Data entries
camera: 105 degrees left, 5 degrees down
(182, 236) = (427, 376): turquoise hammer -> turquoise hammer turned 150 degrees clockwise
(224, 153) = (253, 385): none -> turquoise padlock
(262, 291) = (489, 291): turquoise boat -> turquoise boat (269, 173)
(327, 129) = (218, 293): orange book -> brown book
---
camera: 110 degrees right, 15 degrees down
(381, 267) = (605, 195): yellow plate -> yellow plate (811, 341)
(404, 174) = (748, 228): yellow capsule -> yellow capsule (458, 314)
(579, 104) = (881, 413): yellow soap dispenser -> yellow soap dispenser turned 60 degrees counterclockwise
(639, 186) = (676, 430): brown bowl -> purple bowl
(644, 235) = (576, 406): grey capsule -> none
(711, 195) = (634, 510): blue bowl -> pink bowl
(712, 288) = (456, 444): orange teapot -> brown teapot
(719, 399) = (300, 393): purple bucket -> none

WHAT YOU WILL DO
From the records above, pull every line that has the string "down" and copy it.

SOLUTION TO THIS EXERCISE
camera: 105 degrees left, 5 degrees down
camera: 110 degrees right, 15 degrees down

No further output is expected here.